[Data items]
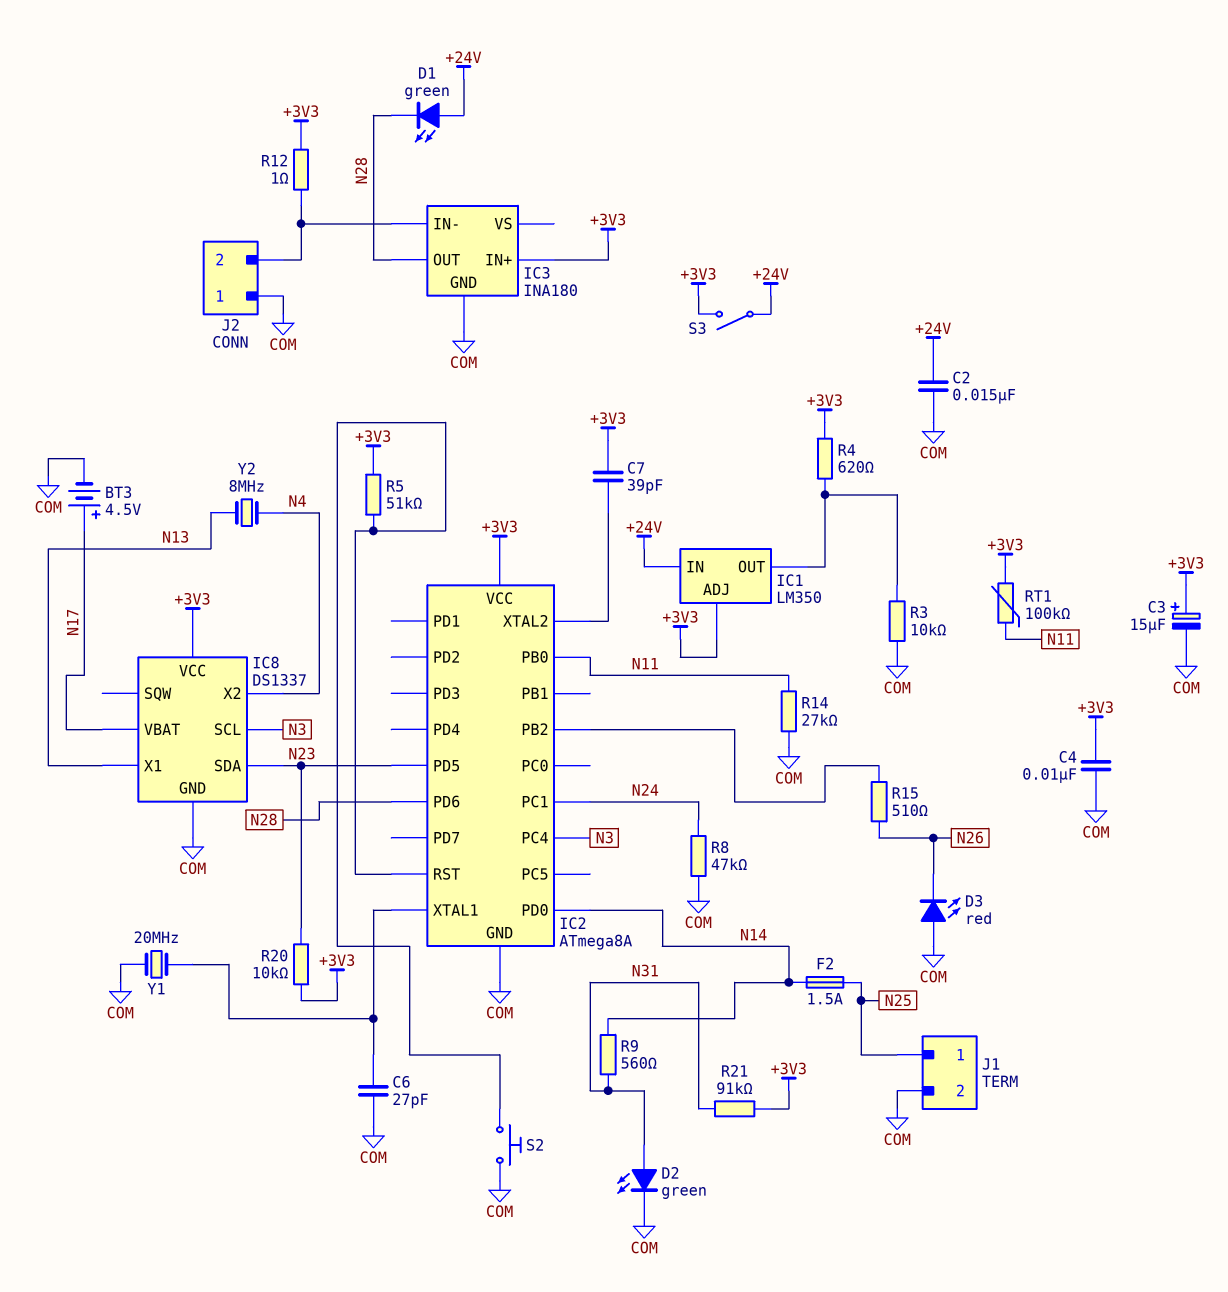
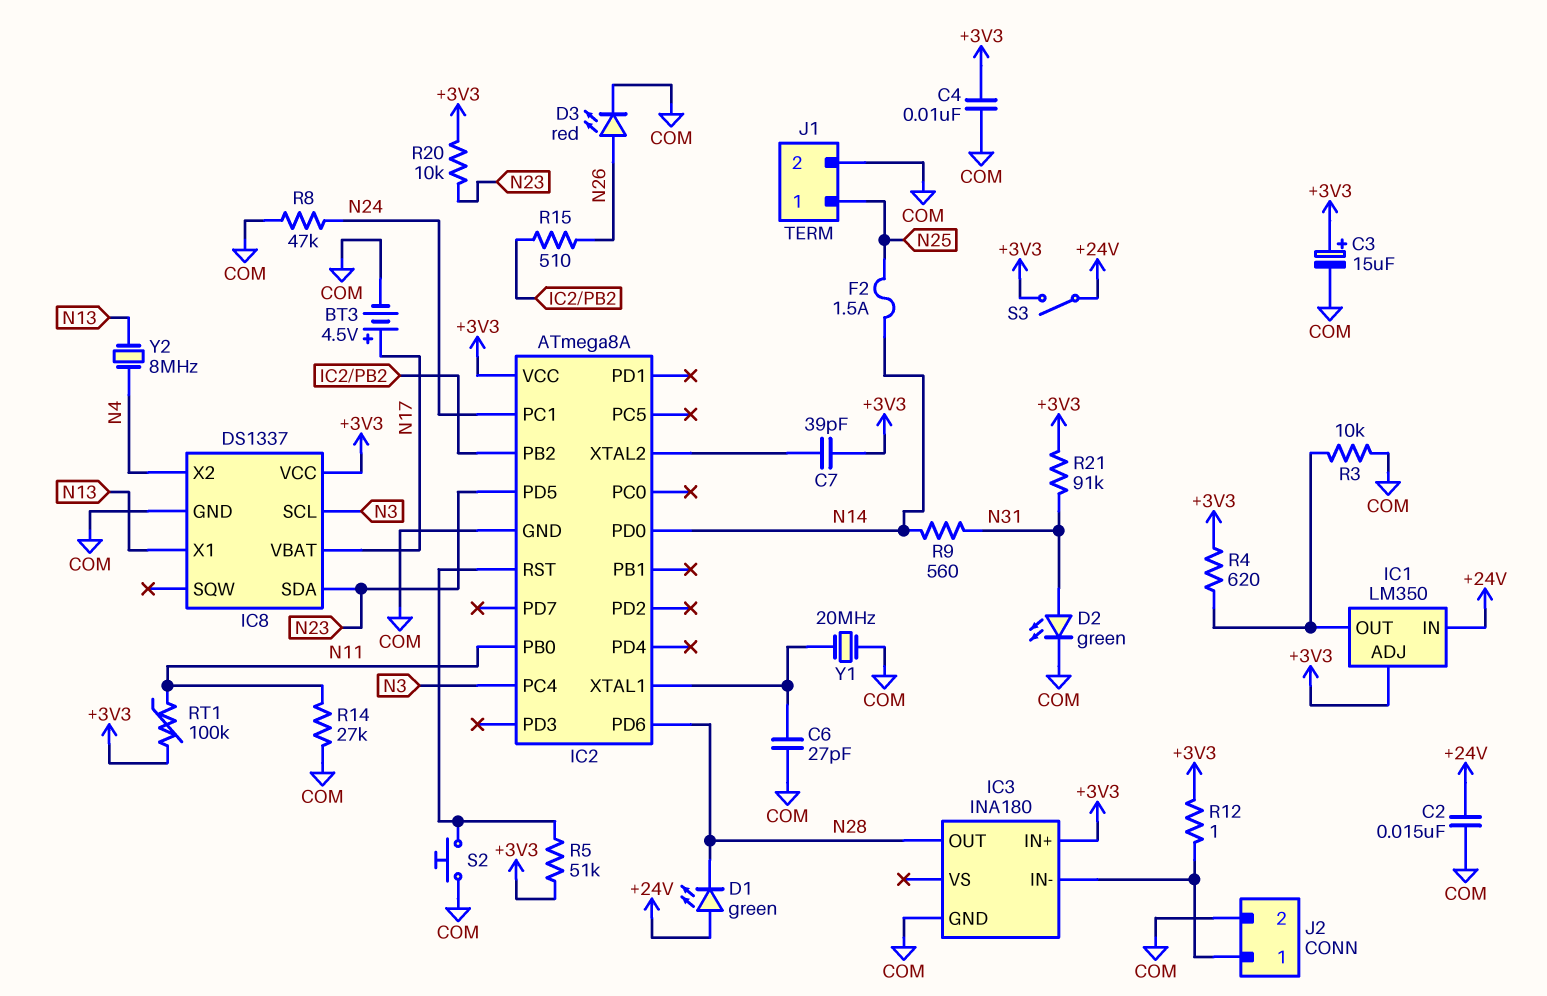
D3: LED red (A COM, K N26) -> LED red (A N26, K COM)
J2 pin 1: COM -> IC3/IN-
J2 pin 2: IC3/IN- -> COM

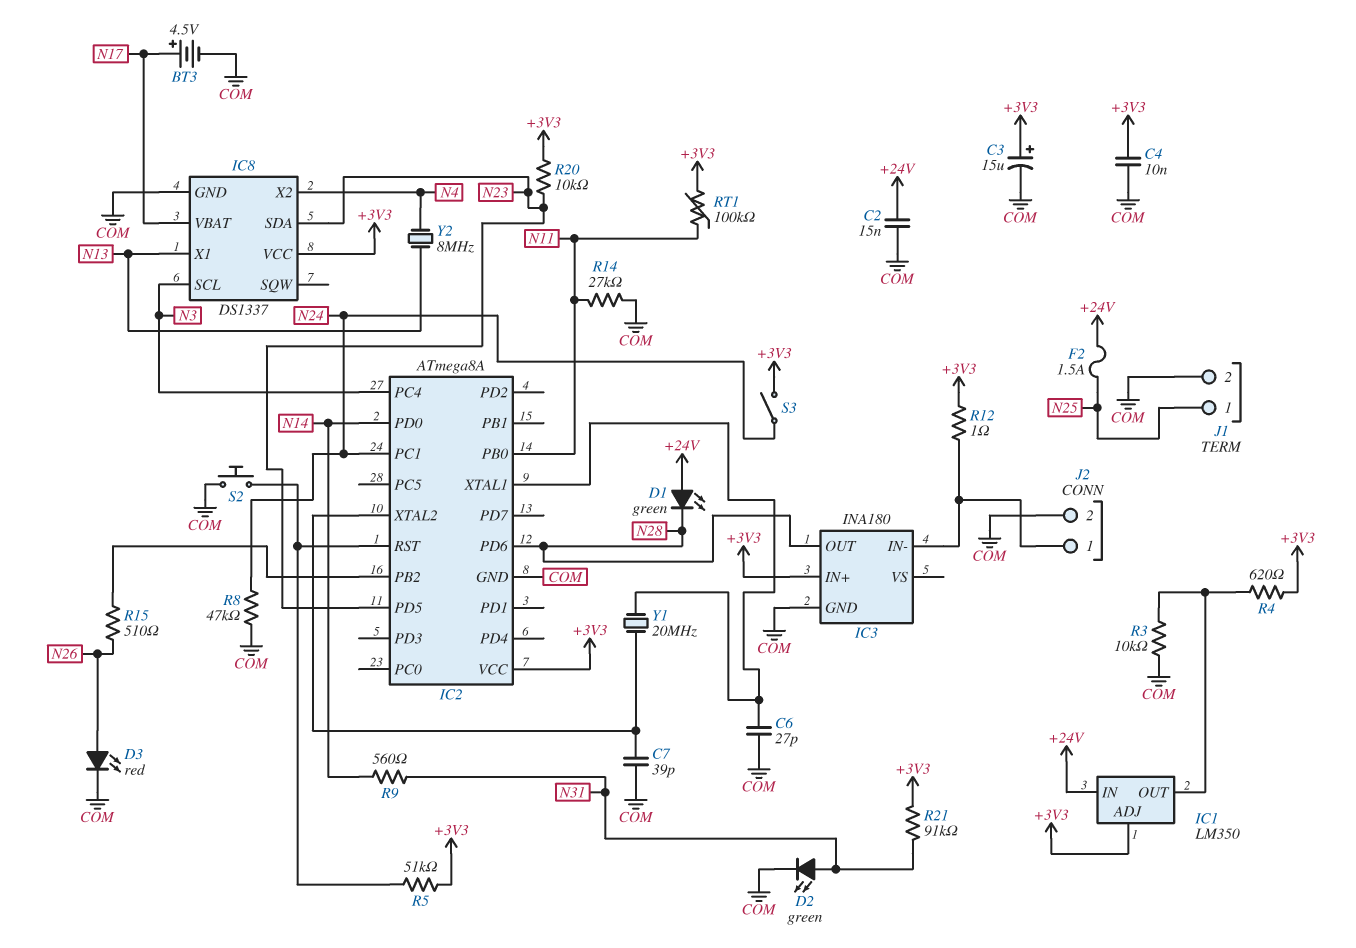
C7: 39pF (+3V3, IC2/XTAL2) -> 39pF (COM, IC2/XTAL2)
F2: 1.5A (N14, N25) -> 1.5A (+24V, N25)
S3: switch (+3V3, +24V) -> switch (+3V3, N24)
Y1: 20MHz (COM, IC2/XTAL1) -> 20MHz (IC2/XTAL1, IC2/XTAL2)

What this task involves — Your task is to write out, exactly, the line that holds "C7: 39pF (+3V3, IC2/XTAL2)" and every line after it until the records end.

Exercise response —
C7: 39pF (+3V3, IC2/XTAL2) -> 39pF (COM, IC2/XTAL2)
F2: 1.5A (N14, N25) -> 1.5A (+24V, N25)
S3: switch (+3V3, +24V) -> switch (+3V3, N24)
Y1: 20MHz (COM, IC2/XTAL1) -> 20MHz (IC2/XTAL1, IC2/XTAL2)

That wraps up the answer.